What you need to do :: Exact copies of all the records are the expected output.

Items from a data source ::
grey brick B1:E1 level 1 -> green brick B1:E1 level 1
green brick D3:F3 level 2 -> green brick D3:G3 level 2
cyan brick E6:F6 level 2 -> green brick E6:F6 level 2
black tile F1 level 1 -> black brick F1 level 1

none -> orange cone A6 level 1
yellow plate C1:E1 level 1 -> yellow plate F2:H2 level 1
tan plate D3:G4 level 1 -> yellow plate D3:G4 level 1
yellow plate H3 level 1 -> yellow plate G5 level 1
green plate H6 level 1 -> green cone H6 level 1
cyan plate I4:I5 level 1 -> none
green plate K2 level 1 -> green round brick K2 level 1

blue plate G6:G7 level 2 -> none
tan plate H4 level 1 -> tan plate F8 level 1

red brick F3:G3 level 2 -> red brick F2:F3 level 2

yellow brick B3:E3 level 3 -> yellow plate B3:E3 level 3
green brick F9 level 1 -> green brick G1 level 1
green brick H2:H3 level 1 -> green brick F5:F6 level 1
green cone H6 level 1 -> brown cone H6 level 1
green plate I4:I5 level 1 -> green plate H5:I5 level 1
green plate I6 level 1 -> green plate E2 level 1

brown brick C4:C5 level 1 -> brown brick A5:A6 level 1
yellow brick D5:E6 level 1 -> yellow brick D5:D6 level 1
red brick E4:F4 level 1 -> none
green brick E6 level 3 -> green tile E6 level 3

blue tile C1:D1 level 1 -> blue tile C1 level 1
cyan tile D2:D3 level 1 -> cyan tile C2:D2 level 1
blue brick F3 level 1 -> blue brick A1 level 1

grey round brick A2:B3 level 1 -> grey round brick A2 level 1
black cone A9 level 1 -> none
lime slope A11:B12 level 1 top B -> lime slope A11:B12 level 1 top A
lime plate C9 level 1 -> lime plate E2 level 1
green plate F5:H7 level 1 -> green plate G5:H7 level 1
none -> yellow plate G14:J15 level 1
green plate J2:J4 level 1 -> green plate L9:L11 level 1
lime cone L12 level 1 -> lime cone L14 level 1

Result of this exercise ::
grey brick B1:E1 level 1 -> green brick B1:E1 level 1
green brick D3:F3 level 2 -> green brick D3:G3 level 2
cyan brick E6:F6 level 2 -> green brick E6:F6 level 2
black tile F1 level 1 -> black brick F1 level 1

none -> orange cone A6 level 1
yellow plate C1:E1 level 1 -> yellow plate F2:H2 level 1
tan plate D3:G4 level 1 -> yellow plate D3:G4 level 1
yellow plate H3 level 1 -> yellow plate G5 level 1
green plate H6 level 1 -> green cone H6 level 1
cyan plate I4:I5 level 1 -> none
green plate K2 level 1 -> green round brick K2 level 1

blue plate G6:G7 level 2 -> none
tan plate H4 level 1 -> tan plate F8 level 1

red brick F3:G3 level 2 -> red brick F2:F3 level 2

yellow brick B3:E3 level 3 -> yellow plate B3:E3 level 3
green brick F9 level 1 -> green brick G1 level 1
green brick H2:H3 level 1 -> green brick F5:F6 level 1
green cone H6 level 1 -> brown cone H6 level 1
green plate I4:I5 level 1 -> green plate H5:I5 level 1
green plate I6 level 1 -> green plate E2 level 1

brown brick C4:C5 level 1 -> brown brick A5:A6 level 1
yellow brick D5:E6 level 1 -> yellow brick D5:D6 level 1
red brick E4:F4 level 1 -> none
green brick E6 level 3 -> green tile E6 level 3

blue tile C1:D1 level 1 -> blue tile C1 level 1
cyan tile D2:D3 level 1 -> cyan tile C2:D2 level 1
blue brick F3 level 1 -> blue brick A1 level 1

grey round brick A2:B3 level 1 -> grey round brick A2 level 1
black cone A9 level 1 -> none
lime slope A11:B12 level 1 top B -> lime slope A11:B12 level 1 top A
lime plate C9 level 1 -> lime plate E2 level 1
green plate F5:H7 level 1 -> green plate G5:H7 level 1
none -> yellow plate G14:J15 level 1
green plate J2:J4 level 1 -> green plate L9:L11 level 1
lime cone L12 level 1 -> lime cone L14 level 1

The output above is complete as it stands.